__RECORDS PROVIDED__:

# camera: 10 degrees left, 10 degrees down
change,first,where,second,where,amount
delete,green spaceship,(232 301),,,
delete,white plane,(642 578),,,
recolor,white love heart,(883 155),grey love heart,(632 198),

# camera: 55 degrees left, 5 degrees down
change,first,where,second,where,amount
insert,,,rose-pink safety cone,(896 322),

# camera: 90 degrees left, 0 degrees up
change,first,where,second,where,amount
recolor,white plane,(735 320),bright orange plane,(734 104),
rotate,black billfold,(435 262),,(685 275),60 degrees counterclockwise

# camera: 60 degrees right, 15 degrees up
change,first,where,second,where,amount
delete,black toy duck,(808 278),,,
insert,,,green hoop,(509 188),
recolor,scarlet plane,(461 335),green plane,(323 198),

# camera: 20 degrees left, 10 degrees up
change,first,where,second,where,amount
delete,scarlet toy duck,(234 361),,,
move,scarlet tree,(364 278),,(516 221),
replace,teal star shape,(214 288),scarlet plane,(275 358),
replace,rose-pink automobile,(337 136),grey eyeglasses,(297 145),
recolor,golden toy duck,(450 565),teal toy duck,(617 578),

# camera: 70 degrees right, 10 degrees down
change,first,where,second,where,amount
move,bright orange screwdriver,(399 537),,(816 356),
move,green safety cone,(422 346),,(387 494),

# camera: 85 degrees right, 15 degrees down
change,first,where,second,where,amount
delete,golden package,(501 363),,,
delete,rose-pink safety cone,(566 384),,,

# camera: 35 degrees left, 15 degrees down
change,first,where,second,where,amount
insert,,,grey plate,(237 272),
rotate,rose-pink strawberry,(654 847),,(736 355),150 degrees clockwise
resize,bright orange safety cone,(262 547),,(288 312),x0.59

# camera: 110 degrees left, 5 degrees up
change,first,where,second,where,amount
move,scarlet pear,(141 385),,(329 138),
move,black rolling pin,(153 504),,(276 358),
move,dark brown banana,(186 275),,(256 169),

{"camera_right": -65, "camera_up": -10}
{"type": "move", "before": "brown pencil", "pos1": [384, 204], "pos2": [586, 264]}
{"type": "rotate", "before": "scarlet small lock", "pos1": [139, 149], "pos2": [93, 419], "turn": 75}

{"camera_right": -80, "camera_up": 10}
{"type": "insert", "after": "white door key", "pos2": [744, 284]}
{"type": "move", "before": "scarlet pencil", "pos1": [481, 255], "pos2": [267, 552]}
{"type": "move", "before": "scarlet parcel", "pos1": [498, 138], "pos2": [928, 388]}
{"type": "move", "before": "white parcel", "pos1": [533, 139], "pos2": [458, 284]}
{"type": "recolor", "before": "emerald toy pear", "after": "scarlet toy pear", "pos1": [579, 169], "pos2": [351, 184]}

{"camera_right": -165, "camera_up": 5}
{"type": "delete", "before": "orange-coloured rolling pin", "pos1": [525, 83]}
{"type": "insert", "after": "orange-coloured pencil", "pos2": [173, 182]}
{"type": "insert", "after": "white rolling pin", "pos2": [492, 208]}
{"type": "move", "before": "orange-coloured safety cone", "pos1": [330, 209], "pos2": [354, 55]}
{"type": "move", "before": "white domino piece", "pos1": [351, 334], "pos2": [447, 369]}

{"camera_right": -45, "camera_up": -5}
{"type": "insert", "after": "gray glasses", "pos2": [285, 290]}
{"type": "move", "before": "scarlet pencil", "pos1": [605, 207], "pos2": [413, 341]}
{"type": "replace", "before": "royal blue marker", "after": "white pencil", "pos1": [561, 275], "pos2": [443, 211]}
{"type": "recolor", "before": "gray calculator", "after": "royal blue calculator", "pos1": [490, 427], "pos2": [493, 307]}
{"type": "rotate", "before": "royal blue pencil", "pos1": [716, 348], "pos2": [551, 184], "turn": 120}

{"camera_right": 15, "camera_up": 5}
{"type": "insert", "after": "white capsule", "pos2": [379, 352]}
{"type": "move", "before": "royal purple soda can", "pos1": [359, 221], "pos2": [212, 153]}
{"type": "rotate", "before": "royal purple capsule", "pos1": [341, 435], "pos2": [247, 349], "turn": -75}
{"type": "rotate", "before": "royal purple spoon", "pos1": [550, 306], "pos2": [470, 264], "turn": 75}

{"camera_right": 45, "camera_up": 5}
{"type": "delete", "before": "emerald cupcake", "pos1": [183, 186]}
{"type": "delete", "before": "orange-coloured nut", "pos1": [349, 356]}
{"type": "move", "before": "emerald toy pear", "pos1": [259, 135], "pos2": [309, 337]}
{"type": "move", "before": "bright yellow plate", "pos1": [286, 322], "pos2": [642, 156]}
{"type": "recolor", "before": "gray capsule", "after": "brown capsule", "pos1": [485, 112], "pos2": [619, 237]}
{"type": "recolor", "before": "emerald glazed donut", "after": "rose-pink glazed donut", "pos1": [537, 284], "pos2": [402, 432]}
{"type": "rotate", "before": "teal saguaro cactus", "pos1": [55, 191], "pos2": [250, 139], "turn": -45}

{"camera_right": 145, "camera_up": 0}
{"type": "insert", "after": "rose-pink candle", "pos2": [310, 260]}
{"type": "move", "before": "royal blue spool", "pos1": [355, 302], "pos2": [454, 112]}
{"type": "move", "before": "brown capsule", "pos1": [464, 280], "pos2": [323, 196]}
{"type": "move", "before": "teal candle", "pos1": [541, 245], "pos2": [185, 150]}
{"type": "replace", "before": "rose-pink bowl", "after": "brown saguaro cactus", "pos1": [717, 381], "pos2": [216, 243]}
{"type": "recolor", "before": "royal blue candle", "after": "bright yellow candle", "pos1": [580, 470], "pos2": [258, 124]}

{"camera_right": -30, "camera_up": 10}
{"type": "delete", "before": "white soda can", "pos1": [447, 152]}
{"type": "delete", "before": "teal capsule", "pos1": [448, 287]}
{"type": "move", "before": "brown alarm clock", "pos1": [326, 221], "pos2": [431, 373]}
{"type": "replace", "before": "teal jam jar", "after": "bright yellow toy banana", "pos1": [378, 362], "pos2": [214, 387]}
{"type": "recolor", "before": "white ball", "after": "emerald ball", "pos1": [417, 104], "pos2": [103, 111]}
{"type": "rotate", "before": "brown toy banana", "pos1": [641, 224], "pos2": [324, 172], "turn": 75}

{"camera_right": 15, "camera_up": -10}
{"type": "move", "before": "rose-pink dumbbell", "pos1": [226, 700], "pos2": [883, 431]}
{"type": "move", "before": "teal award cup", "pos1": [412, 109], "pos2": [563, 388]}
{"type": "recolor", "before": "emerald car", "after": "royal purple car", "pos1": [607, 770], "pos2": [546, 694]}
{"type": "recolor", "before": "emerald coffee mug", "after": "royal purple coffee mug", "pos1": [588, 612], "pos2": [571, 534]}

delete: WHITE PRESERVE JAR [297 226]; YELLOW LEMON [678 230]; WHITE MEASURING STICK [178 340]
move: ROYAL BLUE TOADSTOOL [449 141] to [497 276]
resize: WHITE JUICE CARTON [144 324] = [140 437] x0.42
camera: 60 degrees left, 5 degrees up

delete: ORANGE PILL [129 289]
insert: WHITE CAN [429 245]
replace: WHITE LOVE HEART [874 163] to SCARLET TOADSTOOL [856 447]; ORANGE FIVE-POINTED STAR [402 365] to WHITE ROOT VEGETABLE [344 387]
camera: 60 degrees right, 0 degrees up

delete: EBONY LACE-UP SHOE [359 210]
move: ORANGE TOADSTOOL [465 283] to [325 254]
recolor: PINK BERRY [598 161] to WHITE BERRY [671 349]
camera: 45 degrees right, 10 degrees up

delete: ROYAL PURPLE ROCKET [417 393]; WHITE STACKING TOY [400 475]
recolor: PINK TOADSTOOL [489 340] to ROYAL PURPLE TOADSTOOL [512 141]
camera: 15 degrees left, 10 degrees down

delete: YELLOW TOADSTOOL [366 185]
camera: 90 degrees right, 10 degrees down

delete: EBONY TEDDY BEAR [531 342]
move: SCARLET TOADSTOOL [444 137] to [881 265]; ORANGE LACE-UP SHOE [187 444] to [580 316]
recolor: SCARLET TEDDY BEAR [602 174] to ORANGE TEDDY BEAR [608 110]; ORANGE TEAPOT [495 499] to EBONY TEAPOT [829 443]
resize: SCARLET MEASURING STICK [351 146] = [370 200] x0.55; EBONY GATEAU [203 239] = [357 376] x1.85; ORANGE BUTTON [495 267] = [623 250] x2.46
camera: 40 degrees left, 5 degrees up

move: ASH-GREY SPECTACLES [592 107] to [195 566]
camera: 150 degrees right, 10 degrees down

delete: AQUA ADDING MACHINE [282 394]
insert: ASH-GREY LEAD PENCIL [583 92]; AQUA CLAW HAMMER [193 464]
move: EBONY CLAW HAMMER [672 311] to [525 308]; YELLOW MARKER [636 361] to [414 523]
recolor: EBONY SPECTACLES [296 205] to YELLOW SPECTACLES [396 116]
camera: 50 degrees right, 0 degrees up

__TASK BRIEF__: Note how many lines of the records contain the string "EBONY", and give that number with nothing added.

__RESULT FOR THIS EXERCISE__: 6